# [DATASET RECORDS]
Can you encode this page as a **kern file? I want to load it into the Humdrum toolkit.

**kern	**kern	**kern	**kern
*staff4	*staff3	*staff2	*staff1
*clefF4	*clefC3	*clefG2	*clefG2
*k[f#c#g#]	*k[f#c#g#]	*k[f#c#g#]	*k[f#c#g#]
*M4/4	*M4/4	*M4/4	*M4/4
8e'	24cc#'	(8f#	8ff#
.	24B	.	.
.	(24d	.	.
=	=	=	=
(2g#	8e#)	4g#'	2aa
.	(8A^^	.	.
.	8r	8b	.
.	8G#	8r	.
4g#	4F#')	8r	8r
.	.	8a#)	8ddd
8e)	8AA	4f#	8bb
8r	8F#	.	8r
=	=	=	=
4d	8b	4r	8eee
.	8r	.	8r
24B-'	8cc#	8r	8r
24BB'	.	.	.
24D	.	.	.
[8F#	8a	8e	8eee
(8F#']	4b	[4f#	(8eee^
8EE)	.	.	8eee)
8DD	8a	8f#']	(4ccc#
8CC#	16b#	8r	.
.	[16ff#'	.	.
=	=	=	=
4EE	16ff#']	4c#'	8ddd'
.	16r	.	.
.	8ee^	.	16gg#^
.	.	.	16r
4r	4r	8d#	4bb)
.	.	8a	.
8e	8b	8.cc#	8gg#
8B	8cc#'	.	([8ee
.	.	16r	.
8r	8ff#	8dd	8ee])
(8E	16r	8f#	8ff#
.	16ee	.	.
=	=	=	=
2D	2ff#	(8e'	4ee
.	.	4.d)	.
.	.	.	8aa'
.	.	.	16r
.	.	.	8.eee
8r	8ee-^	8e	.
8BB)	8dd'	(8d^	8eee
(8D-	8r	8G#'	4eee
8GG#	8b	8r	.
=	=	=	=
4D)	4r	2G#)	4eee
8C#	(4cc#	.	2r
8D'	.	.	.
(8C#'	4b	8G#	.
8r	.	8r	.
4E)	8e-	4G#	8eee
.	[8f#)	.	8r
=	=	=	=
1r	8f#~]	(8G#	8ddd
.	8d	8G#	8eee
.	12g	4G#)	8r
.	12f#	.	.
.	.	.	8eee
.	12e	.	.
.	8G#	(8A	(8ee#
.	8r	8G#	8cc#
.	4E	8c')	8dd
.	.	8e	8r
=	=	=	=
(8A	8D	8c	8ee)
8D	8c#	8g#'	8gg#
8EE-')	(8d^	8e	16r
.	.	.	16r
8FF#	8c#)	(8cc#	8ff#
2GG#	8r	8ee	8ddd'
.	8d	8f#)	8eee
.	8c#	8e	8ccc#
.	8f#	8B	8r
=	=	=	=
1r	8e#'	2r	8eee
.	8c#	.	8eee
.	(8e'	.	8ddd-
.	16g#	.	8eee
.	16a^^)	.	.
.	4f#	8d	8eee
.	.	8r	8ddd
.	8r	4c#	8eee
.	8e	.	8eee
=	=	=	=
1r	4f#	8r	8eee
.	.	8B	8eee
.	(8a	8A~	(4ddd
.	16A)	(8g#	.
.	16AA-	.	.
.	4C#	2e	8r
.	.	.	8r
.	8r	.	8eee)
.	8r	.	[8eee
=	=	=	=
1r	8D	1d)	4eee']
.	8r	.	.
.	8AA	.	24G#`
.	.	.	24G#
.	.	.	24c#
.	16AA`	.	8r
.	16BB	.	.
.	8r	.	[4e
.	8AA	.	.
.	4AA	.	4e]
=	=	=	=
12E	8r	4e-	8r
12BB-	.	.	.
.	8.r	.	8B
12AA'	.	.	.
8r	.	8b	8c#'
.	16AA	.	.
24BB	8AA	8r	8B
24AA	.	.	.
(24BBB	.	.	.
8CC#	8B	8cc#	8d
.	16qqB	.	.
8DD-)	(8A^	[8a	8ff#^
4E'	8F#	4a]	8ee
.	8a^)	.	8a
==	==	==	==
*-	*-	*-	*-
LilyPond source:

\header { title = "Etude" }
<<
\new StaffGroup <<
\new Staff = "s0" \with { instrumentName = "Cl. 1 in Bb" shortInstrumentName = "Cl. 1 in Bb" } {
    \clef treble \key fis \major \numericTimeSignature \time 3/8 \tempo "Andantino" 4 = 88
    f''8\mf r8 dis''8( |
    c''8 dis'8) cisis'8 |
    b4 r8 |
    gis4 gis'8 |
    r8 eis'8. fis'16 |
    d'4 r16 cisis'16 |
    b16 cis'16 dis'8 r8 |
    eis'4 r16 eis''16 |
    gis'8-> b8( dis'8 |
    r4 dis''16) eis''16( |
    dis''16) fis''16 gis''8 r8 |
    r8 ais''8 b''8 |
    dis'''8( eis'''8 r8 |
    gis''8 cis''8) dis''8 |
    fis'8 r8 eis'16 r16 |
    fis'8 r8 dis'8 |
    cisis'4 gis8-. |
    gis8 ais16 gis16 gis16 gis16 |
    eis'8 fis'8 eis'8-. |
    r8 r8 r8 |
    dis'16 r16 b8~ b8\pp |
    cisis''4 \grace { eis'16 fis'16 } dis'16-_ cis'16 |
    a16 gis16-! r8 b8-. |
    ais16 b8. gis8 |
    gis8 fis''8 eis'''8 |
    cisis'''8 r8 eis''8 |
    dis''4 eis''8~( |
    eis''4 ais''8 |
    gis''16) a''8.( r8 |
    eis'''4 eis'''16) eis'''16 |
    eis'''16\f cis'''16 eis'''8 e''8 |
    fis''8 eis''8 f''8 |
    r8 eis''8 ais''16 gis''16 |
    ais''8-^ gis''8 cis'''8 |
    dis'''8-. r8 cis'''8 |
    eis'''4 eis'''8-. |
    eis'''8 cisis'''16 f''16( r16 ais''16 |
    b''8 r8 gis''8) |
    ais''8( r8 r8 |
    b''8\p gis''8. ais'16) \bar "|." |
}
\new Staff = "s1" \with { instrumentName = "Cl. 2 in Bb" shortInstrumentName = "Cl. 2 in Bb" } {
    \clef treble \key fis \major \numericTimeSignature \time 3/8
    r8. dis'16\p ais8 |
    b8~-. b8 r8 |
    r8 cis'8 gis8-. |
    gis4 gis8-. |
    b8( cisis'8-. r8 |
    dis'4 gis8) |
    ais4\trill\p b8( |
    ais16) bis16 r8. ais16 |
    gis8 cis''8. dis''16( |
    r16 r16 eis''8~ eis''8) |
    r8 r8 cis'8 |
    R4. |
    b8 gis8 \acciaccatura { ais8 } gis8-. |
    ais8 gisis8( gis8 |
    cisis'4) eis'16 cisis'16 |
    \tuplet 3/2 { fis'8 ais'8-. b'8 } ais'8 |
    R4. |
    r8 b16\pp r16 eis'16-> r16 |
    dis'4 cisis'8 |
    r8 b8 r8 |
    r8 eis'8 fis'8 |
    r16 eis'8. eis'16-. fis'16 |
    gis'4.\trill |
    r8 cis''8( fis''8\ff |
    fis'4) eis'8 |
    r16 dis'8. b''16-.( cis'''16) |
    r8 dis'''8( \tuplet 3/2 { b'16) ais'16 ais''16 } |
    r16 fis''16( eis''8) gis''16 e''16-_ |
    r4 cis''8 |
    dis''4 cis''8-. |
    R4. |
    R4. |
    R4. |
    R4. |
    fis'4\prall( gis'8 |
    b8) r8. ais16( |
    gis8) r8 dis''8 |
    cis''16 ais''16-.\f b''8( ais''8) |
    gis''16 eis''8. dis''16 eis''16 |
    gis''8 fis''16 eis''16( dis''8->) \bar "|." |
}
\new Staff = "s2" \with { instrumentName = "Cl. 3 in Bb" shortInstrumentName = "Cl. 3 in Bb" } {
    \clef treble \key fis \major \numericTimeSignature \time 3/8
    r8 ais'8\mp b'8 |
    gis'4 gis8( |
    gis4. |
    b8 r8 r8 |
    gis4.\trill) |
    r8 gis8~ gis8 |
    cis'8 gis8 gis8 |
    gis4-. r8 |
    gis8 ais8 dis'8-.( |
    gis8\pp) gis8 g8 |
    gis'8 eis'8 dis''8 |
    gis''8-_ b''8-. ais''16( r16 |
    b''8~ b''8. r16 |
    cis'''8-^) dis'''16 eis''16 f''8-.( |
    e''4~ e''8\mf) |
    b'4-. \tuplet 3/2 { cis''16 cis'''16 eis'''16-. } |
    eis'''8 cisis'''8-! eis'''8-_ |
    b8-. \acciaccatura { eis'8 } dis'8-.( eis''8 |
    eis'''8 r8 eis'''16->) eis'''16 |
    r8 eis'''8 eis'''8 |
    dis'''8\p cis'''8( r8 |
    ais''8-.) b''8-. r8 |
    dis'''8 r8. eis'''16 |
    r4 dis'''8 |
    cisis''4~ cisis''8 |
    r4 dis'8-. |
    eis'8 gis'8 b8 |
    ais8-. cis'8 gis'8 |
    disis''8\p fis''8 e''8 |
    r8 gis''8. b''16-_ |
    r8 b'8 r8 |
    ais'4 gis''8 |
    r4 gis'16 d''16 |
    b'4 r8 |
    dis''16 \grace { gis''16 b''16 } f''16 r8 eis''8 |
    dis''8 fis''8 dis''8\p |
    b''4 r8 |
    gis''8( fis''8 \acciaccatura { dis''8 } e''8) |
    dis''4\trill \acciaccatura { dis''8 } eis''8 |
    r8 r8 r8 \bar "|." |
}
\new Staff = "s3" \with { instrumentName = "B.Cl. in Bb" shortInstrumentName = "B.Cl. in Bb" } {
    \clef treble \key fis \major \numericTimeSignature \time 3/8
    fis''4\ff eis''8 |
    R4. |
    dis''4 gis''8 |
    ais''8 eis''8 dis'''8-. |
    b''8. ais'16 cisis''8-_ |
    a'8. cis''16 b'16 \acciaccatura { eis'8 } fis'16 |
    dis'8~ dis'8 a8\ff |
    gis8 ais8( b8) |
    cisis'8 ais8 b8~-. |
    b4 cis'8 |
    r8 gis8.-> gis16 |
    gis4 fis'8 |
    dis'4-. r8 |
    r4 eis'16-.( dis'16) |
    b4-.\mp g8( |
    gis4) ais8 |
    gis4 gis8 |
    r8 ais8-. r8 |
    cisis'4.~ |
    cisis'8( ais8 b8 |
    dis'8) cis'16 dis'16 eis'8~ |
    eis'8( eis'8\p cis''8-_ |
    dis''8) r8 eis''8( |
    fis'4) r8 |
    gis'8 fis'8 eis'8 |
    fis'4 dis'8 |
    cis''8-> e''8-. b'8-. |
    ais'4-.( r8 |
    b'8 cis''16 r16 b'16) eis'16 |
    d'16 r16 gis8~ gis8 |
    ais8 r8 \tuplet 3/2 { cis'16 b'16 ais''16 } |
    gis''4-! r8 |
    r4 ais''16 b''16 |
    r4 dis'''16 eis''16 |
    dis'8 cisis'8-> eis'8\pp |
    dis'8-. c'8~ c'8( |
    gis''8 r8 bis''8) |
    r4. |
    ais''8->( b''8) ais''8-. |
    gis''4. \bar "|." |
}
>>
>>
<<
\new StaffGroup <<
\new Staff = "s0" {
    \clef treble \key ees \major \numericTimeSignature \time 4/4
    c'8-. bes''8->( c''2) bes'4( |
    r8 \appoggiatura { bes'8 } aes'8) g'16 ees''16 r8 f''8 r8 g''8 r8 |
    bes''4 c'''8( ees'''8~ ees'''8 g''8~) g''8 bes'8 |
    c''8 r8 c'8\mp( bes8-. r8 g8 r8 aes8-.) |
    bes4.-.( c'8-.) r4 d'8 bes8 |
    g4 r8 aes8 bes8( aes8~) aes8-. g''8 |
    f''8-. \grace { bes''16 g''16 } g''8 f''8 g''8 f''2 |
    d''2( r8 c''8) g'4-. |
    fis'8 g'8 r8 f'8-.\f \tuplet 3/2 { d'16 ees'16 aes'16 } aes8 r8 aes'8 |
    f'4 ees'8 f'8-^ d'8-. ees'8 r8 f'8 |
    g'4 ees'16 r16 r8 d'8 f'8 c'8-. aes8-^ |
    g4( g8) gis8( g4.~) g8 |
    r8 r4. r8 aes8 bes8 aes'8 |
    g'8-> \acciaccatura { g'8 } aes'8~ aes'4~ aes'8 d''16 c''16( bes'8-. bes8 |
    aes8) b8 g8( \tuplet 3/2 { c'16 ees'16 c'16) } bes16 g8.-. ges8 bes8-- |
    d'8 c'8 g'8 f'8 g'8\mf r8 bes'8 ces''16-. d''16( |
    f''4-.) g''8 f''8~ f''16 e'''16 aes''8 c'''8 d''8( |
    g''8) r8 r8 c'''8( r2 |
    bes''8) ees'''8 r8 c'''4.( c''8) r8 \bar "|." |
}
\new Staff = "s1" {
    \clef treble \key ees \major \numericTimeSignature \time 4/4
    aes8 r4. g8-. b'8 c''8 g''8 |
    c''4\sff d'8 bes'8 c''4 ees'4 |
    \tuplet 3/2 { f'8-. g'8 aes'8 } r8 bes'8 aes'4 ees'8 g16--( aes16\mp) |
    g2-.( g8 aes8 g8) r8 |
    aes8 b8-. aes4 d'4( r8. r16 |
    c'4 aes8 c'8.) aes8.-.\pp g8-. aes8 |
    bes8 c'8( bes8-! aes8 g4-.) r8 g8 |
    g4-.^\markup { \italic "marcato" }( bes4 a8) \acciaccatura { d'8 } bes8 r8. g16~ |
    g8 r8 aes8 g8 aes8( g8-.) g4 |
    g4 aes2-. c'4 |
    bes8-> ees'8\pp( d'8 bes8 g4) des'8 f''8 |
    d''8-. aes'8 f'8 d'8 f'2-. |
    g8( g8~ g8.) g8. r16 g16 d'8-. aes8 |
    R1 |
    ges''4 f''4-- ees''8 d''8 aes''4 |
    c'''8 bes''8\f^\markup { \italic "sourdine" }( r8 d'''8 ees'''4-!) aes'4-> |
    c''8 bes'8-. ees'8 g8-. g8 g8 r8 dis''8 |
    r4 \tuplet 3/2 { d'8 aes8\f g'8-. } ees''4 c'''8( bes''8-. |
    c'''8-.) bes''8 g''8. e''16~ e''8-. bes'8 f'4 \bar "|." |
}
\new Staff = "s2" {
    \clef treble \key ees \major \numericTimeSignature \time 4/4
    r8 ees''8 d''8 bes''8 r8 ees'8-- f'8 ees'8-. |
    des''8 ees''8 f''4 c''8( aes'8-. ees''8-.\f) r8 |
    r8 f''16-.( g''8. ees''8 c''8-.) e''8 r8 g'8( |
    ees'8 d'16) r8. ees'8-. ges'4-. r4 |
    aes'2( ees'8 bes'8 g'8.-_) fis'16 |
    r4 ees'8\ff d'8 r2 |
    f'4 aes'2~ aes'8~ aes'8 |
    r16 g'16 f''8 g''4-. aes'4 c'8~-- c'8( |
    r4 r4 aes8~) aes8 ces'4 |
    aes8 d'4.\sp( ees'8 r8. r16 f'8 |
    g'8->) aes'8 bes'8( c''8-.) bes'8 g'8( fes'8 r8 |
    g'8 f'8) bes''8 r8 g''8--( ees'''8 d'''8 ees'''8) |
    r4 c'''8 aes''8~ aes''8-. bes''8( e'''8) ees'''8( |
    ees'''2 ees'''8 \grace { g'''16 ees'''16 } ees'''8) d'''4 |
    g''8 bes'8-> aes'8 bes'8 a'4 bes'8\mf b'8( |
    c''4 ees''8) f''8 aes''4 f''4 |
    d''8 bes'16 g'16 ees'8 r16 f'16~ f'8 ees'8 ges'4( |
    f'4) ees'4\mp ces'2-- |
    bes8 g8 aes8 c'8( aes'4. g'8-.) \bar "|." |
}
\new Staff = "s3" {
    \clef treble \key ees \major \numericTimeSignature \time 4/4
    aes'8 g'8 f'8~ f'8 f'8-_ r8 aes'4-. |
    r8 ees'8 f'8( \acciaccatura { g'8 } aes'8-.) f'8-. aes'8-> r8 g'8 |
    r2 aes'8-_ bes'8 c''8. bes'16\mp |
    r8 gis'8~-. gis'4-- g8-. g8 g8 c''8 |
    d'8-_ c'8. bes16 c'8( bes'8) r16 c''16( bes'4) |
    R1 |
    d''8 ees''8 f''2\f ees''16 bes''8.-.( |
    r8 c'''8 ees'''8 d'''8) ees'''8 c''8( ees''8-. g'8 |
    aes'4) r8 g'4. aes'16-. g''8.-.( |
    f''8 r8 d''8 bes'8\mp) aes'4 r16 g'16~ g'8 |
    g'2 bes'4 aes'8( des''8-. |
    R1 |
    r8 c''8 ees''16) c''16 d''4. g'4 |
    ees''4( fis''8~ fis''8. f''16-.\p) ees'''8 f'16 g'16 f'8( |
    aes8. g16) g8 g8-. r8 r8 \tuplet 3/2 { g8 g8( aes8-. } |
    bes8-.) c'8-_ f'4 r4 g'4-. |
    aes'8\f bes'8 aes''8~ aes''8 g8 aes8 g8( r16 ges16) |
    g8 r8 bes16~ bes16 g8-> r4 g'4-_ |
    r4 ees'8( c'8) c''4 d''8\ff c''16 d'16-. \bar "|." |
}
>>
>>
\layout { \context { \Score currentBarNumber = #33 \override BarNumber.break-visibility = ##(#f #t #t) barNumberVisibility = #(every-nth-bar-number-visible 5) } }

# [YOUR GOAL]
Find every line in the records that contains the string "acciaccatura" and copy each one in full.

# [SOLUTION TO THIS PROBLEM]
    b8 gis8 \acciaccatura { ais8 } gis8-. |
    b8-. \acciaccatura { eis'8 } dis'8-.( eis''8 |
    gis''8( fis''8 \acciaccatura { dis''8 } e''8) |
    dis''4\trill \acciaccatura { dis''8 } eis''8 |
    a'8. cis''16 b'16 \acciaccatura { eis'8 } fis'16 |
    g'8-> \acciaccatura { g'8 } aes'8~ aes'4~ aes'8 d''16 c''16( bes'8-. bes8 |
    g4-.^\markup { \italic "marcato" }( bes4 a8) \acciaccatura { d'8 } bes8 r8. g16~ |
    r8 ees'8 f'8( \acciaccatura { g'8 } aes'8-.) f'8-. aes'8-> r8 g'8 |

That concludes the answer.